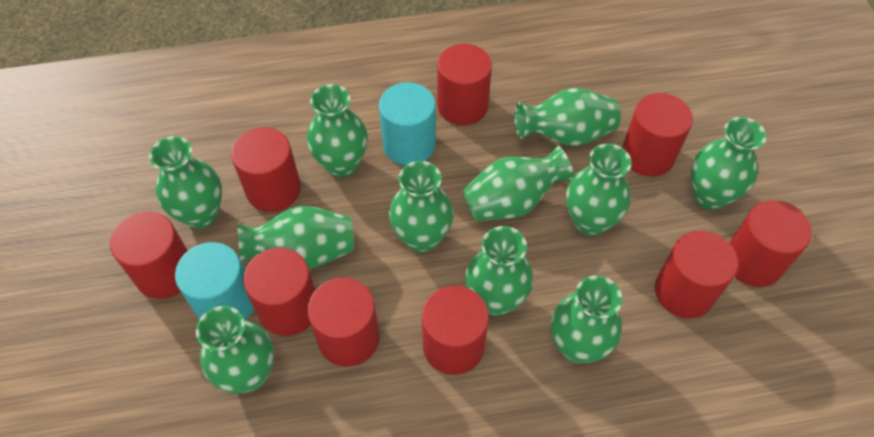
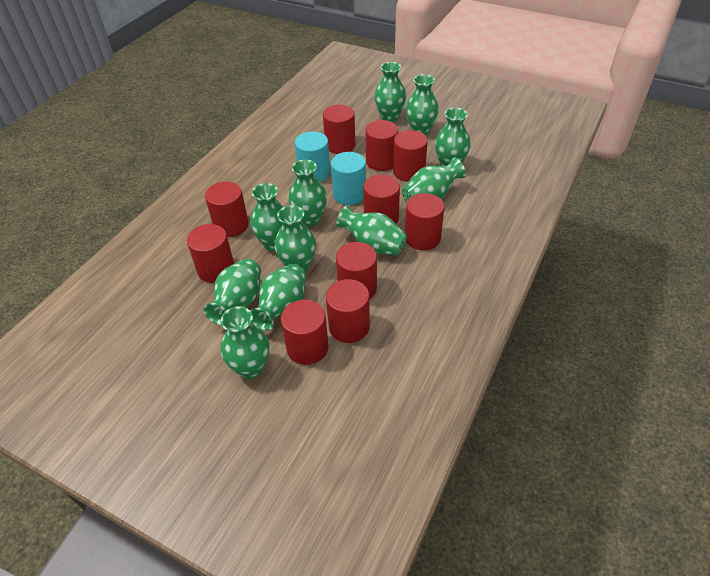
red cylinder: 9 -> 10

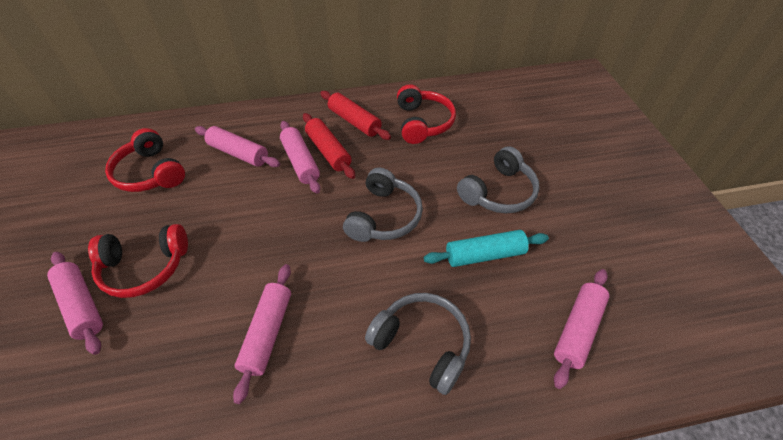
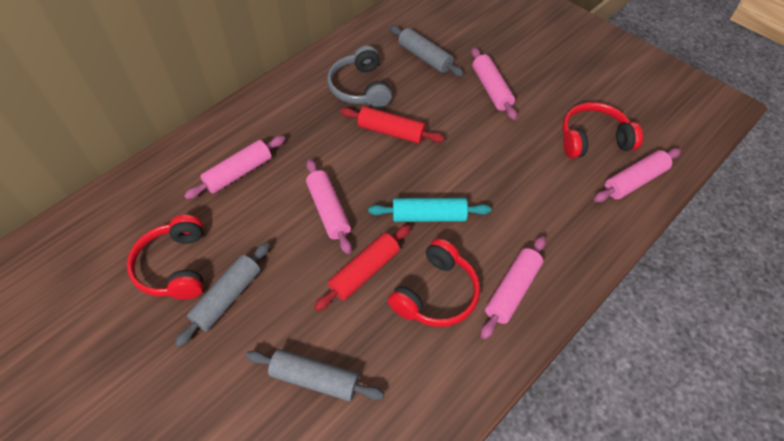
grey headphones: 3 -> 1
grey rolling pin: 0 -> 3

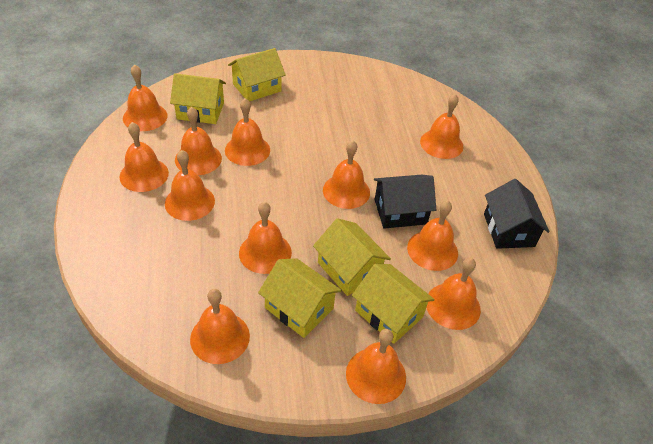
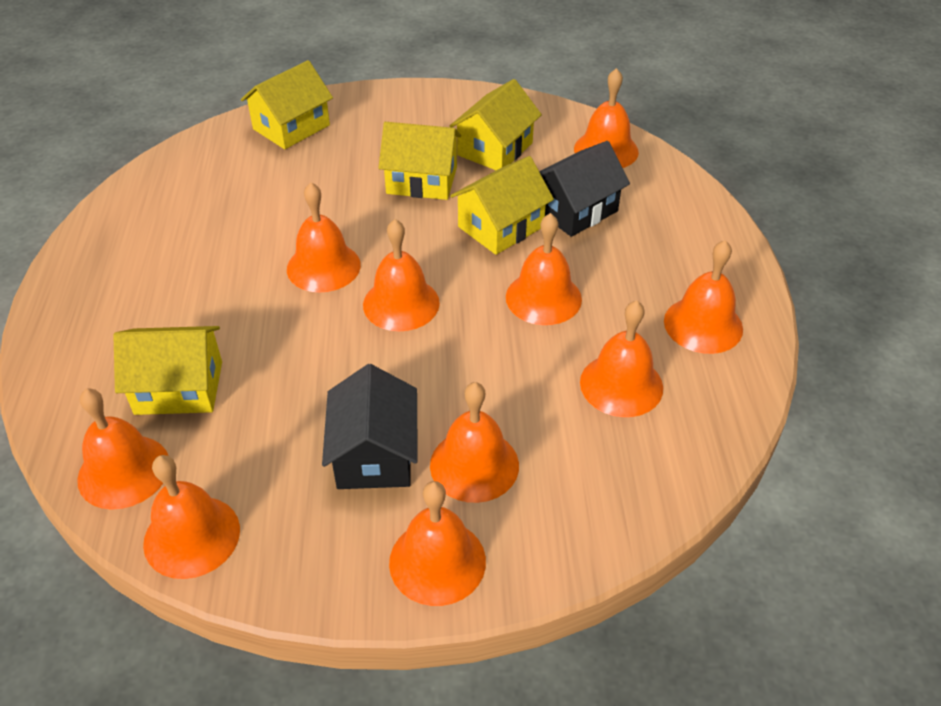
orange bell: 12 -> 10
★ ★ ★ ★ ★ ★ ★
Where does the word "grey" appear in the material above? Copy every line that holds it.

grey headphones: 3 -> 1
grey rolling pin: 0 -> 3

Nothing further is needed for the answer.